- [WHAT TO WORK ON]: Where does the string "orange" occur in the records below? Copy every line that holds it.

- [SOURCE MATERIAL]:
--------------------

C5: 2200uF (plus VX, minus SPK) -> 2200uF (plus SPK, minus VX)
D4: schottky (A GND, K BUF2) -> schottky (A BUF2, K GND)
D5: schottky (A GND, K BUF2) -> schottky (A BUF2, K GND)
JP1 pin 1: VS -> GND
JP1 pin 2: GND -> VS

--------------------

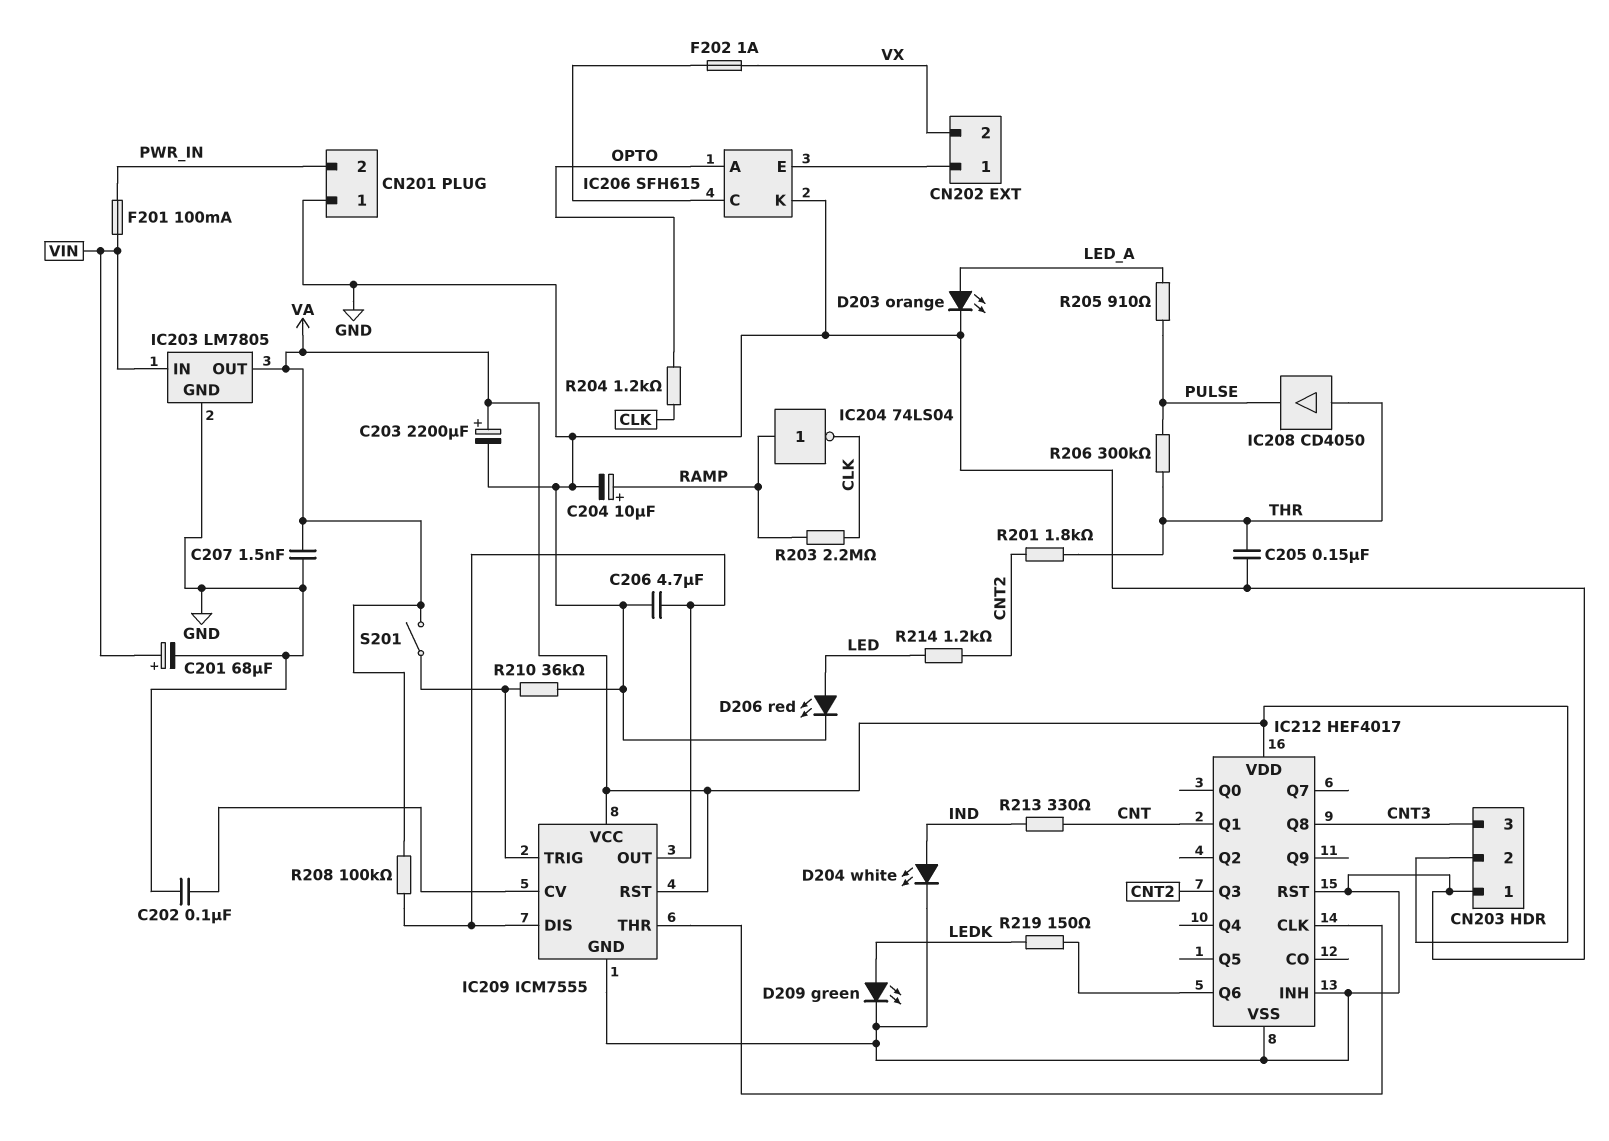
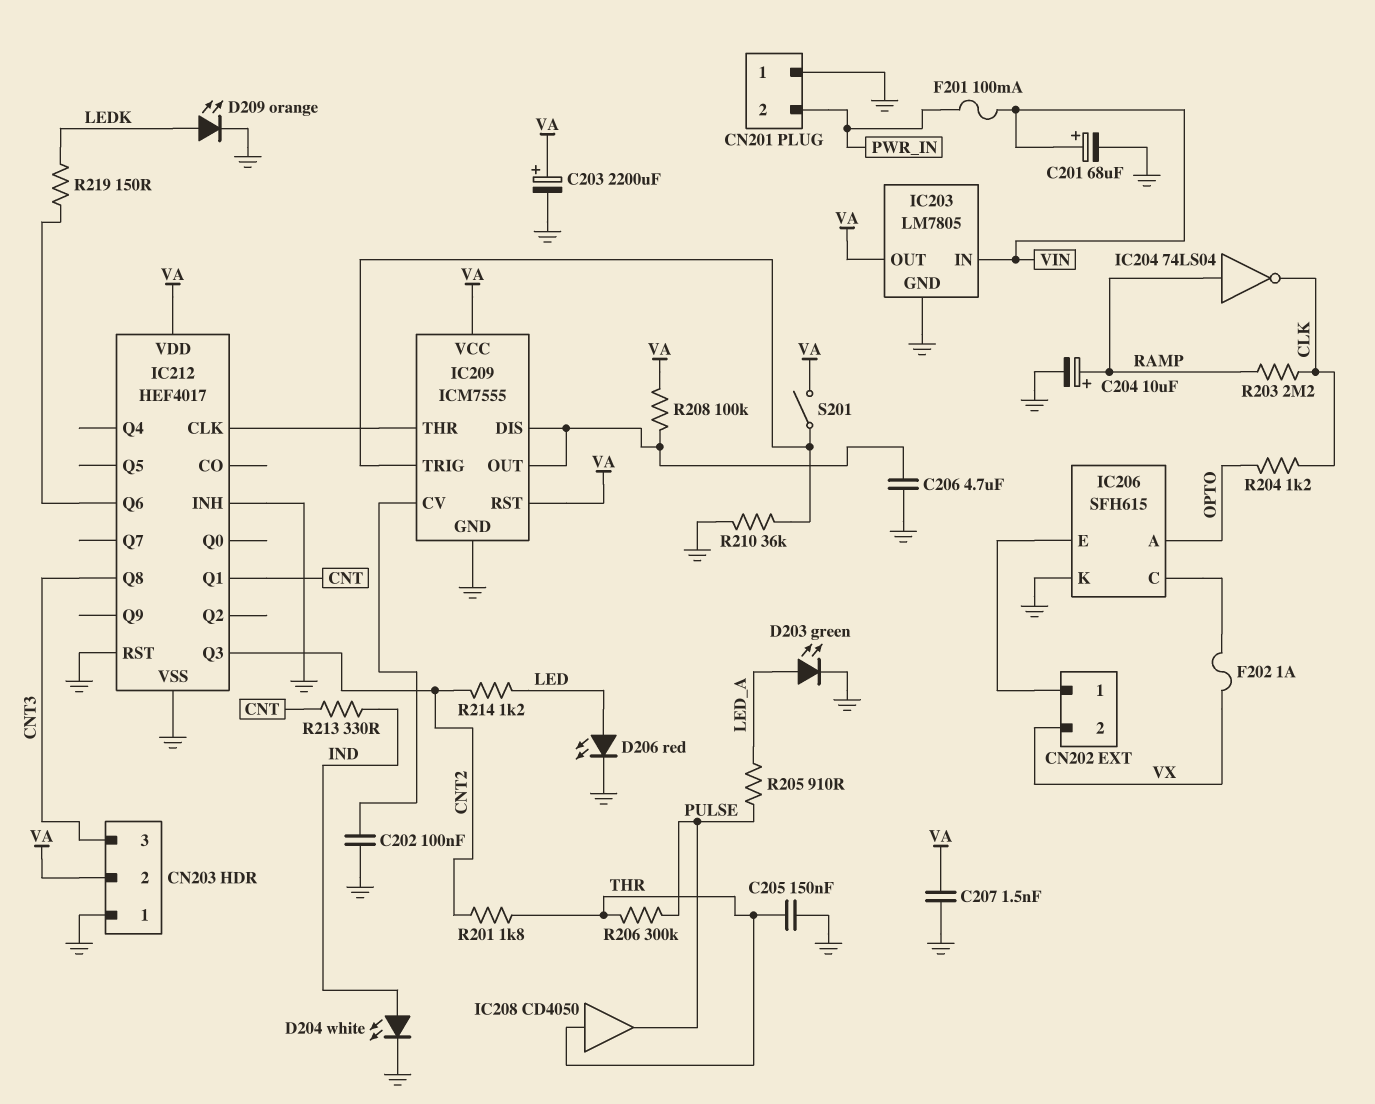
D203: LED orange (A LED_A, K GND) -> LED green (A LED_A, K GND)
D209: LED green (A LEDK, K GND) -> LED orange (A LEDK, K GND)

--------------------

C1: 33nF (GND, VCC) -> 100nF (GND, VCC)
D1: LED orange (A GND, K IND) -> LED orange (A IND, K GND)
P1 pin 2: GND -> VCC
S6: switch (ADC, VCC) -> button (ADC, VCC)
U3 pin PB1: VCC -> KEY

--------------------

- [RESPONSE]:
D203: LED orange (A LED_A, K GND) -> LED green (A LED_A, K GND)
D209: LED green (A LEDK, K GND) -> LED orange (A LEDK, K GND)
D1: LED orange (A GND, K IND) -> LED orange (A IND, K GND)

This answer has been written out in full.